→ **Task statement**: Print the listing exactly as it stands. Skip every picture.

→ **Provided records**:
+ + + +

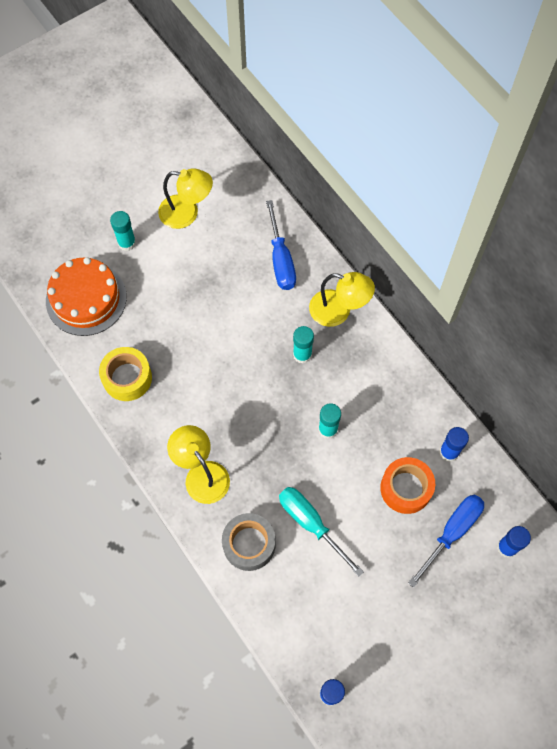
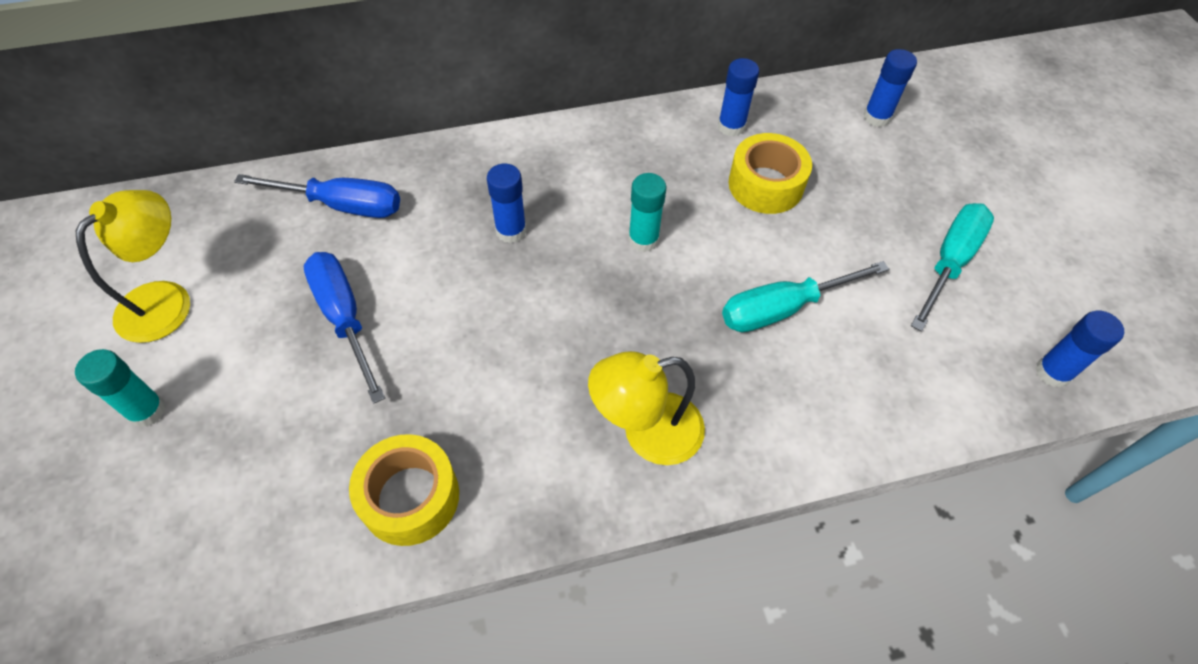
camera: 70 degrees left, 10 degrees down
(86, 299) = (205, 520): orange cake -> none
(249, 544) = (791, 402): grey tape -> none
(302, 354) = (511, 231): turquoise glue stick -> blue glue stick
(338, 311) = (468, 168): yellow lamp -> none
(391, 619) = (949, 262): none -> turquoise screwdriver
(406, 488) = (765, 185): orange tape -> yellow tape
(452, 532) = (842, 160): blue screwdriver -> blue screwdriver (344, 318)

+ + + +

→ **Expected output**:
camera: 70 degrees left, 10 degrees down
(86, 299) = (205, 520): orange cake -> none
(249, 544) = (791, 402): grey tape -> none
(302, 354) = (511, 231): turquoise glue stick -> blue glue stick
(338, 311) = (468, 168): yellow lamp -> none
(391, 619) = (949, 262): none -> turquoise screwdriver
(406, 488) = (765, 185): orange tape -> yellow tape
(452, 532) = (842, 160): blue screwdriver -> blue screwdriver (344, 318)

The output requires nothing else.